Starting with the line that holds "grey spinning top [214,198,257,244]" and stopping after the line that holds "turquoise cupcake [227,134,270,186]", repeat the lines below word for word, without the pictures.

#### Stored data
········

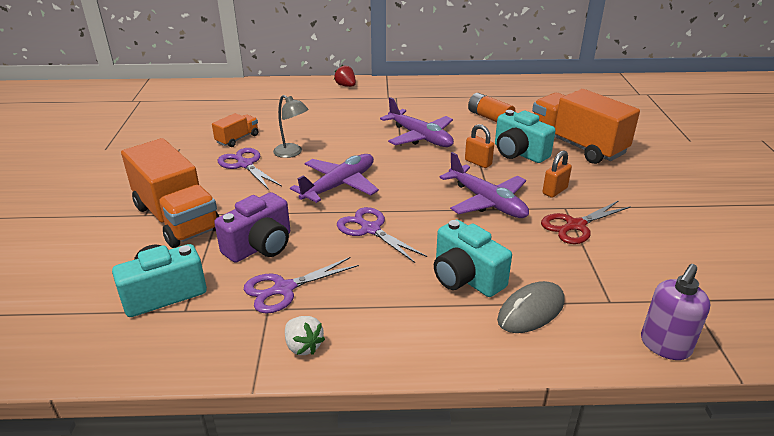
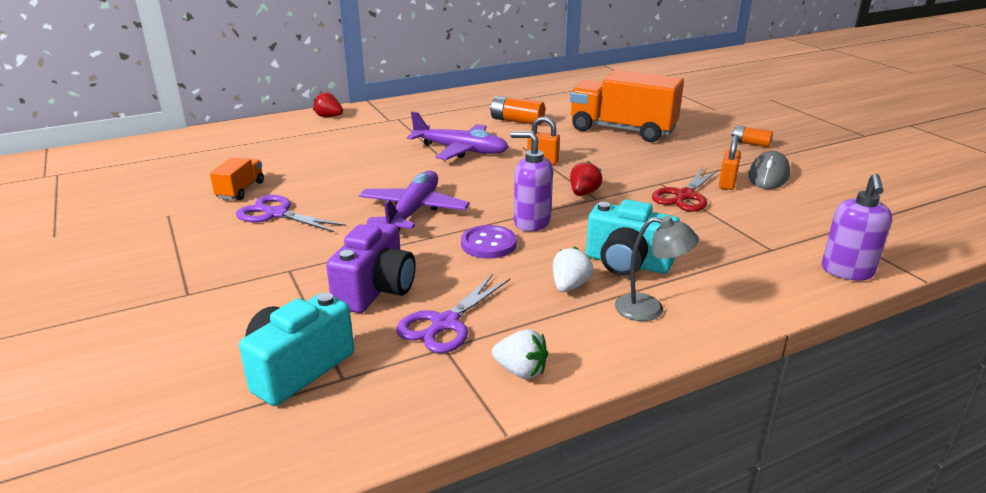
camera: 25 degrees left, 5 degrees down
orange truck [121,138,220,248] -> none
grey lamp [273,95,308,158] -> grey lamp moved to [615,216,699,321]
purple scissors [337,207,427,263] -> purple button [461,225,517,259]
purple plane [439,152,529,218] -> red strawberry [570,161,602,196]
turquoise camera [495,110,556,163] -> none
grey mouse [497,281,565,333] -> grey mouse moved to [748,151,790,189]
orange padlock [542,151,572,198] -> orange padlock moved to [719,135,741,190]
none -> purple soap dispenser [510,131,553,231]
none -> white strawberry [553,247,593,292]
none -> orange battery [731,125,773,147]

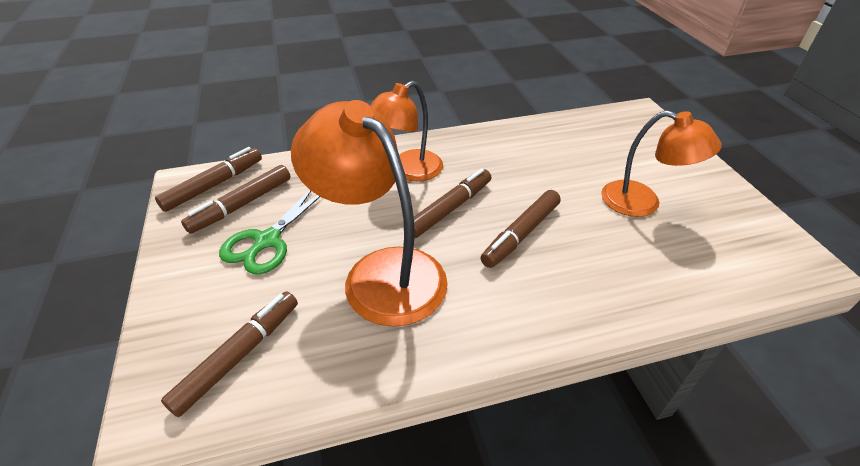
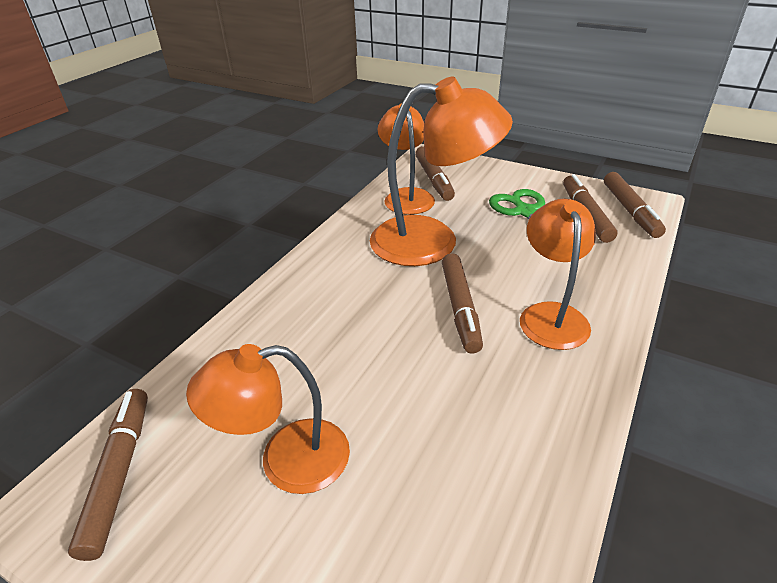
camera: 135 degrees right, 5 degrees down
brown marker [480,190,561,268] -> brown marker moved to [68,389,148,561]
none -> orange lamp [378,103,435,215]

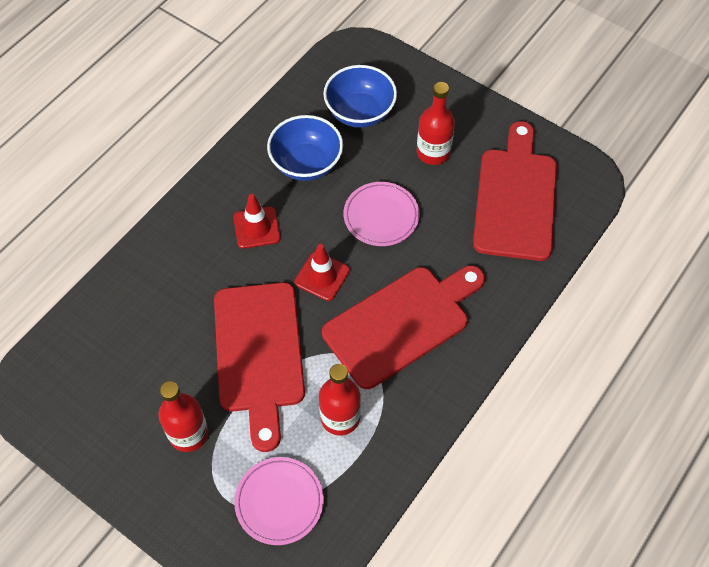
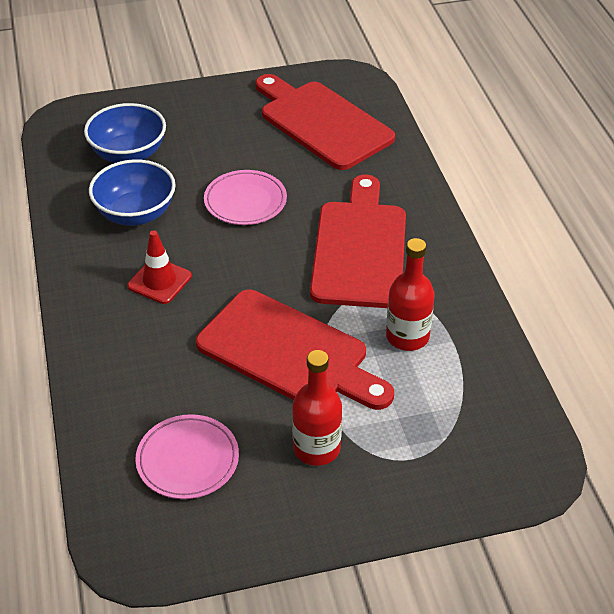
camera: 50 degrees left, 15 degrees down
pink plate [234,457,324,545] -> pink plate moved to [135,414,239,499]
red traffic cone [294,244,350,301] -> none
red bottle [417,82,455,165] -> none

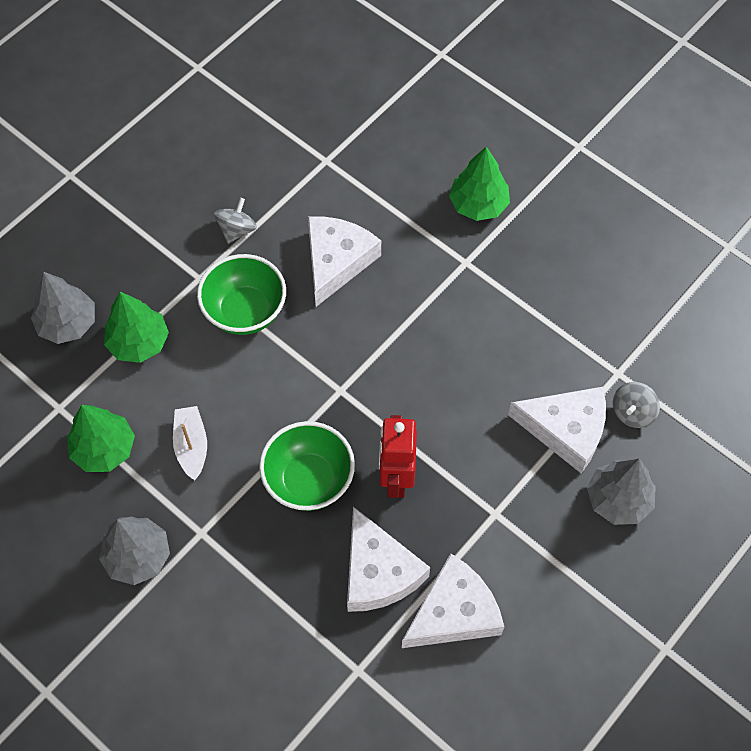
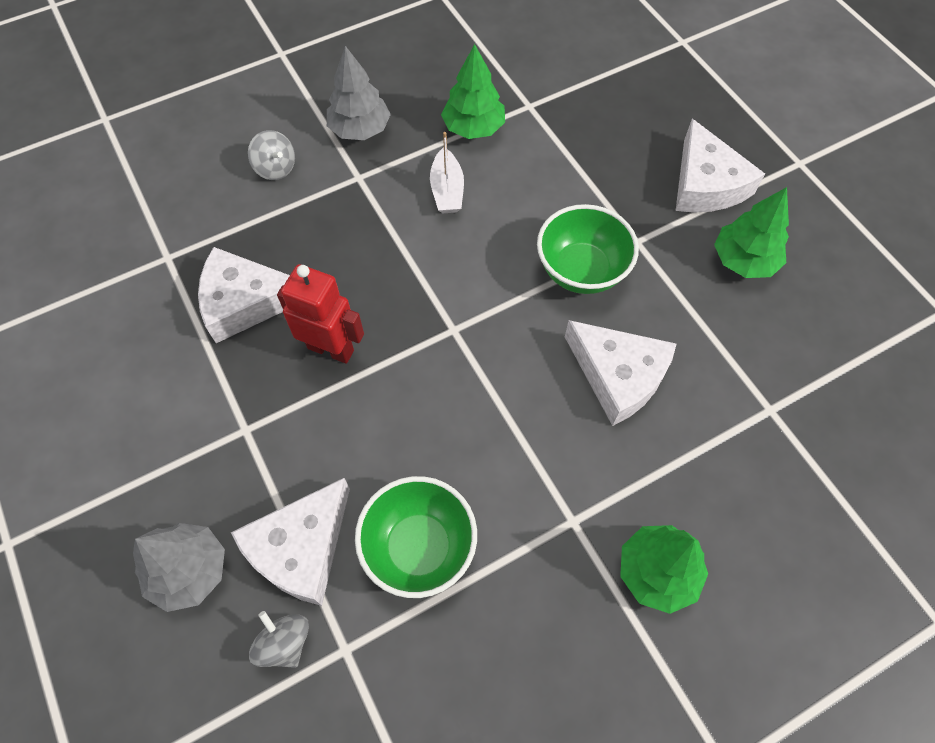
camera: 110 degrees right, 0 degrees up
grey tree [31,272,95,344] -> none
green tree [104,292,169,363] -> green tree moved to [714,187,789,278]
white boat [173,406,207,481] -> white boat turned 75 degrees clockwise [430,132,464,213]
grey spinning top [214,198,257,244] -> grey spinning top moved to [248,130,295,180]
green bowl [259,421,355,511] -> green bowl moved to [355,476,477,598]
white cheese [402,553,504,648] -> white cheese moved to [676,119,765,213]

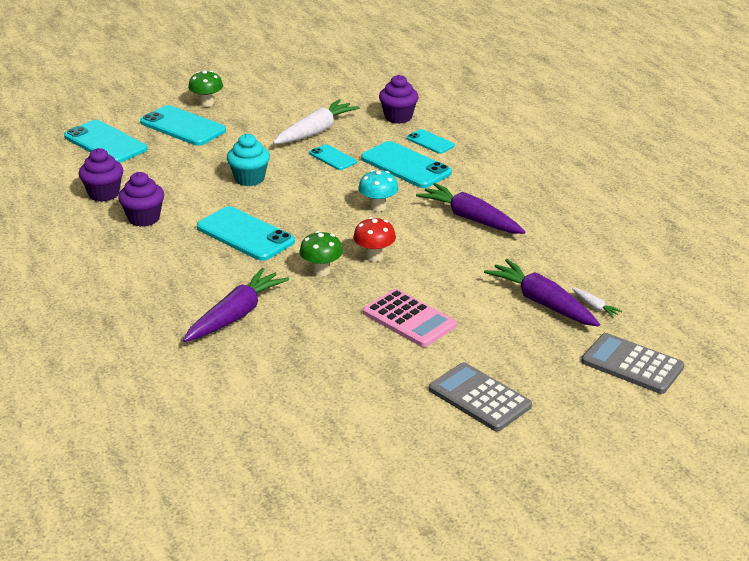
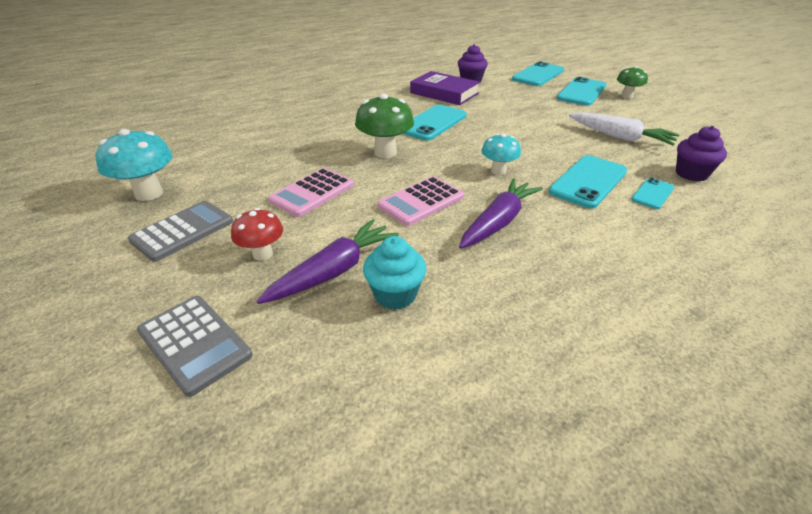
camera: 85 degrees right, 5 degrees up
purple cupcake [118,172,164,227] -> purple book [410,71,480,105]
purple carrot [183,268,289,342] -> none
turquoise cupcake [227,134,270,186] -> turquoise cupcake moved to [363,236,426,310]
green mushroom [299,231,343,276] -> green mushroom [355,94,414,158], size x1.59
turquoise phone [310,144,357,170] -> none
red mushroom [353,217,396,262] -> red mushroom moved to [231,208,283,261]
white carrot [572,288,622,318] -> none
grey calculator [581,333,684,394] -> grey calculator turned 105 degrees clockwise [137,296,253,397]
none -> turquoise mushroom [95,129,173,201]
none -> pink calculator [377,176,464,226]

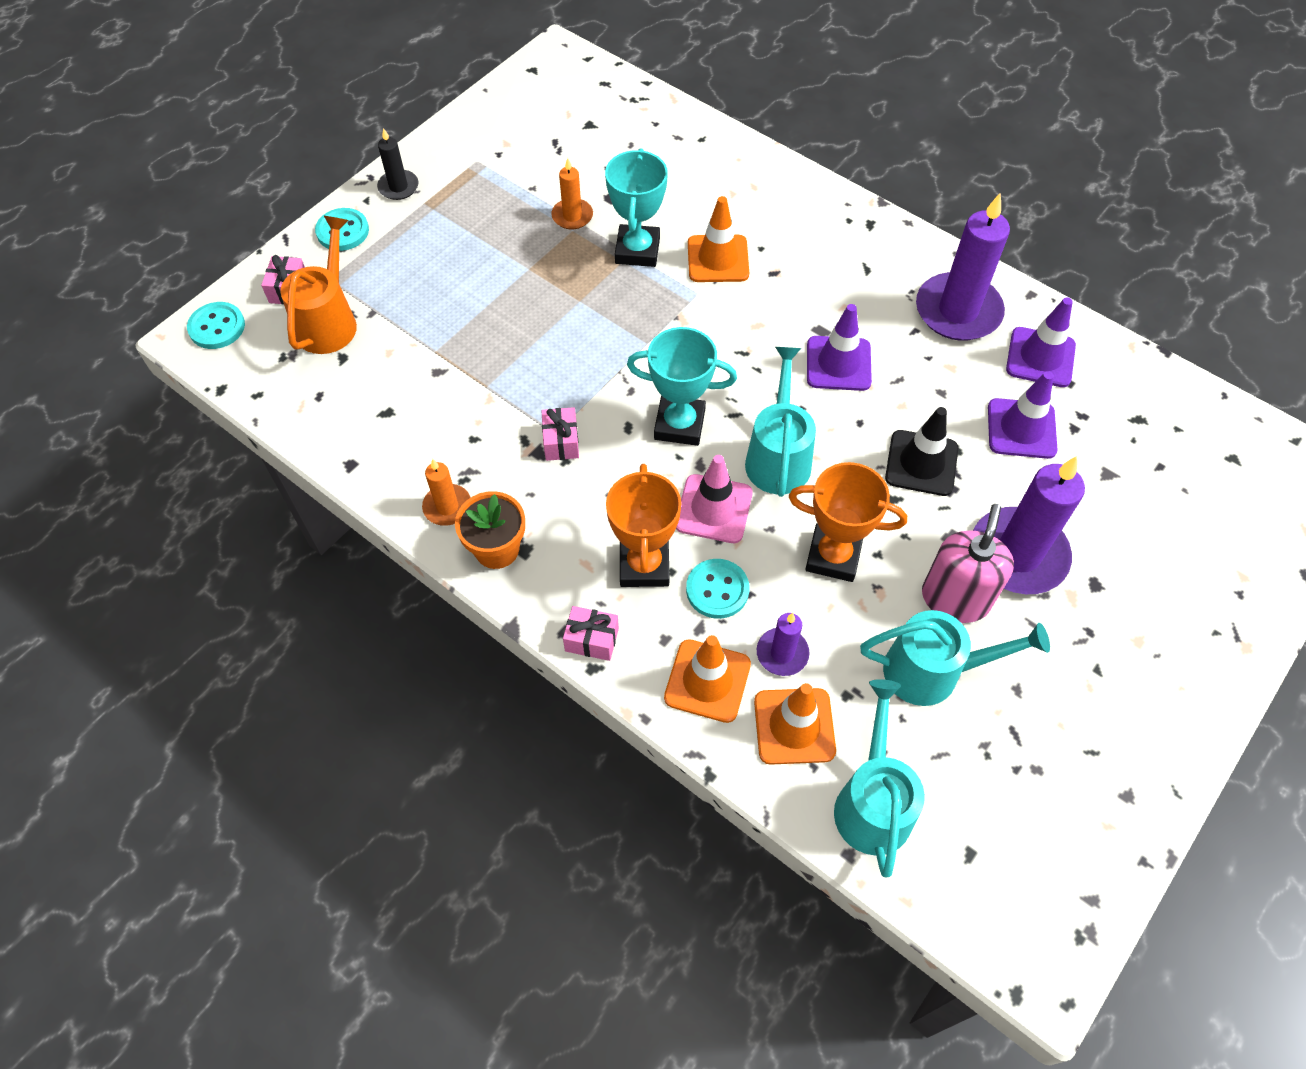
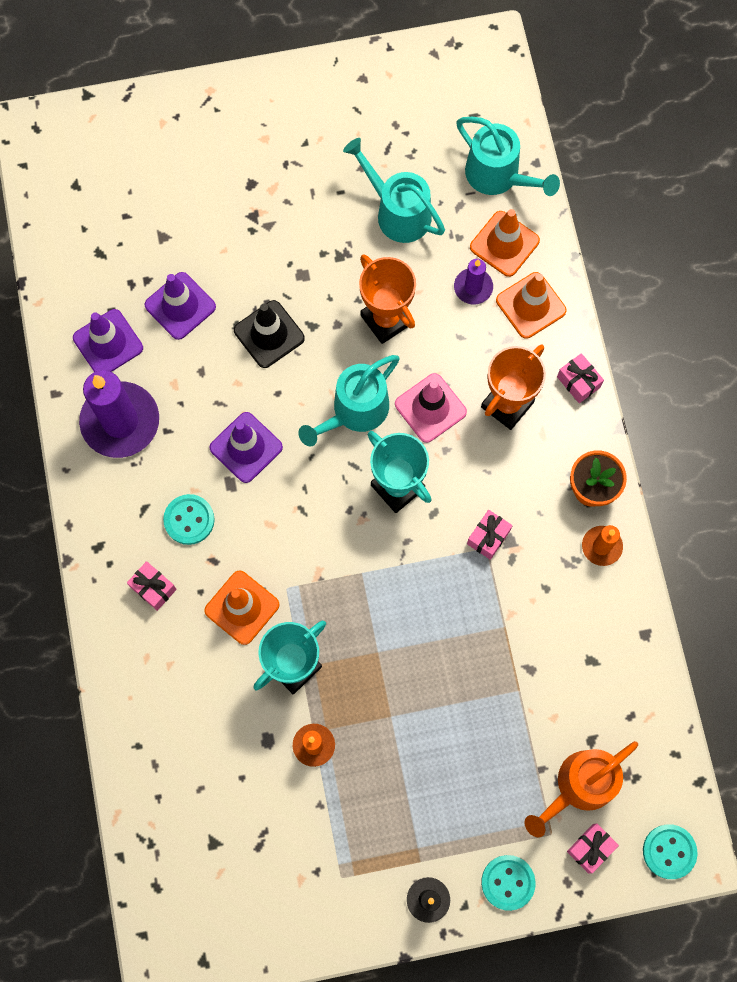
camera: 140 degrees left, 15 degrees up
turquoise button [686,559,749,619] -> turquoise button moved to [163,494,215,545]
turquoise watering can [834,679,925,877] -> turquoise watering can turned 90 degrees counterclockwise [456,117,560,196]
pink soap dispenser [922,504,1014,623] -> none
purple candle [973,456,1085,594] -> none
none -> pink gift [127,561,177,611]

········

#### Answer space
grey spinning top [214,198,257,244] -> grey spinning top moved to [248,130,295,180]
green bowl [259,421,355,511] -> green bowl moved to [355,476,477,598]
white cheese [402,553,504,648] -> white cheese moved to [676,119,765,213]

camera: 85 degrees right, 5 degrees up
purple cupcake [118,172,164,227] -> purple book [410,71,480,105]
purple carrot [183,268,289,342] -> none
turquoise cupcake [227,134,270,186] -> turquoise cupcake moved to [363,236,426,310]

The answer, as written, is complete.